[WHAT IS EXPECTED]
With the pictures left out, reproduce exactly the lines from the one containing "none -> black brick L8 level 1" through the final line of the entries.

[AVAILABLE RECORDS]
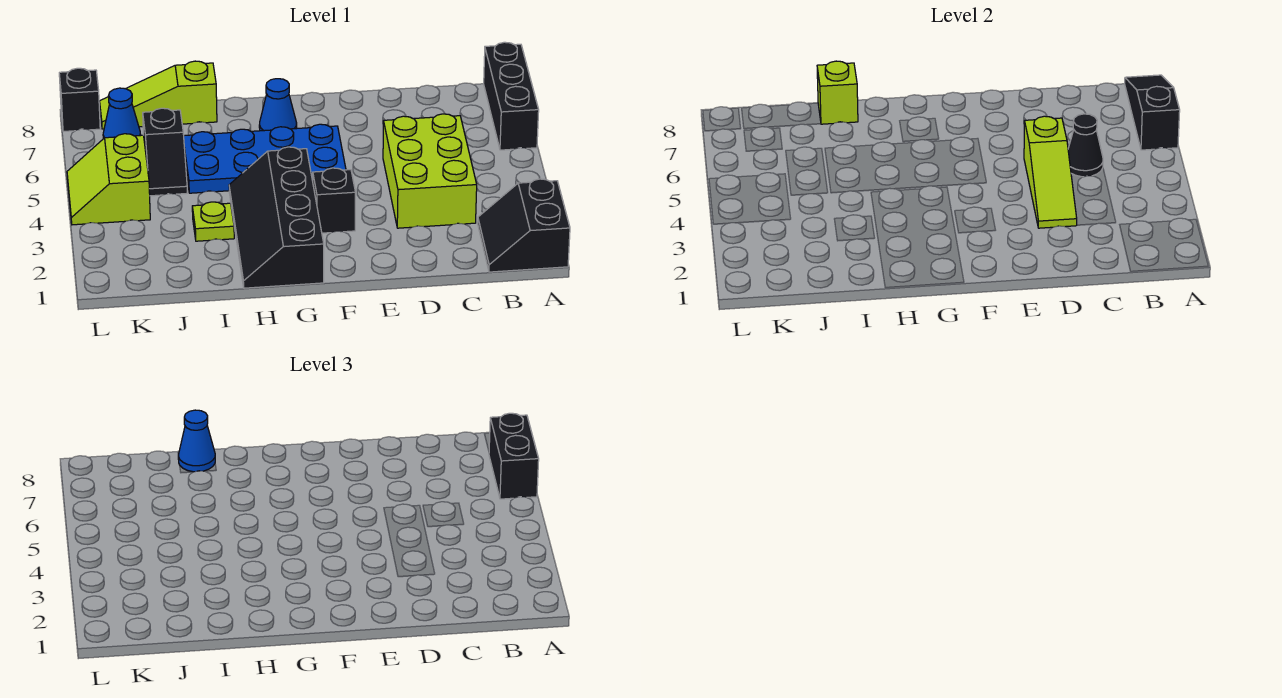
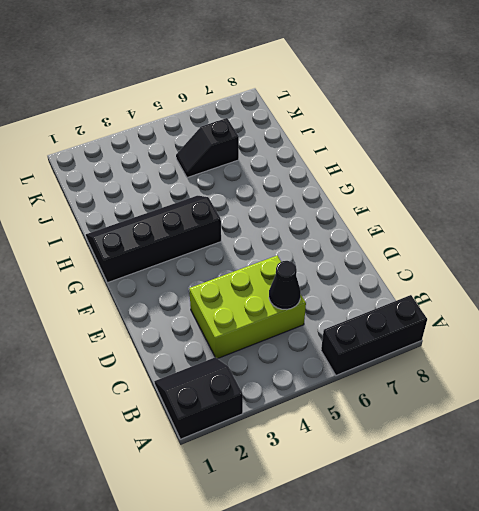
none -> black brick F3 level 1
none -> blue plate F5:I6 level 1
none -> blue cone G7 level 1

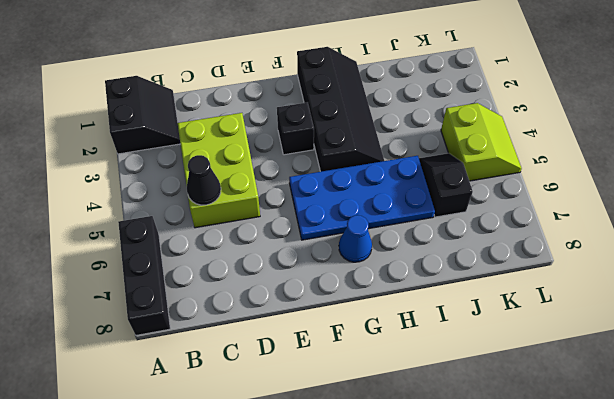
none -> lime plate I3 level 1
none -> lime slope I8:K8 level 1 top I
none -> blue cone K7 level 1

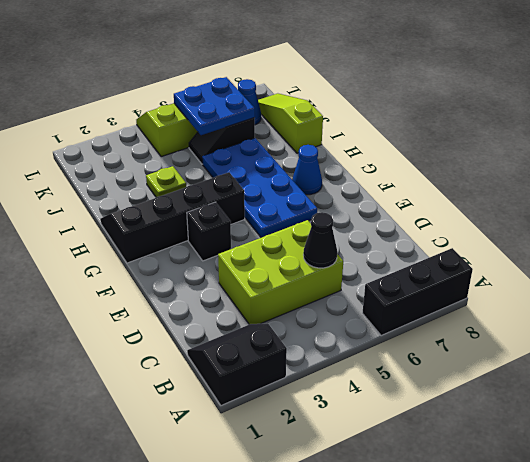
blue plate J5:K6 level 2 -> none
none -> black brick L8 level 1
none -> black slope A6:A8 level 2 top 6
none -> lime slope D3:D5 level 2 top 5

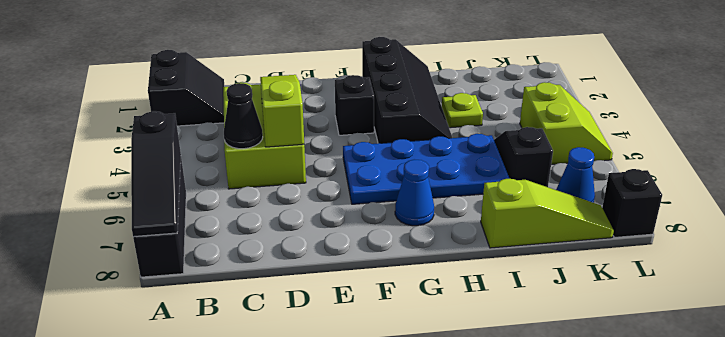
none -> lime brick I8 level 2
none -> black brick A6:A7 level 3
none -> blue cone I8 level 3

[ANSWER AREA]
none -> black brick L8 level 1
none -> black slope A6:A8 level 2 top 6
none -> lime slope D3:D5 level 2 top 5

none -> lime brick I8 level 2
none -> black brick A6:A7 level 3
none -> blue cone I8 level 3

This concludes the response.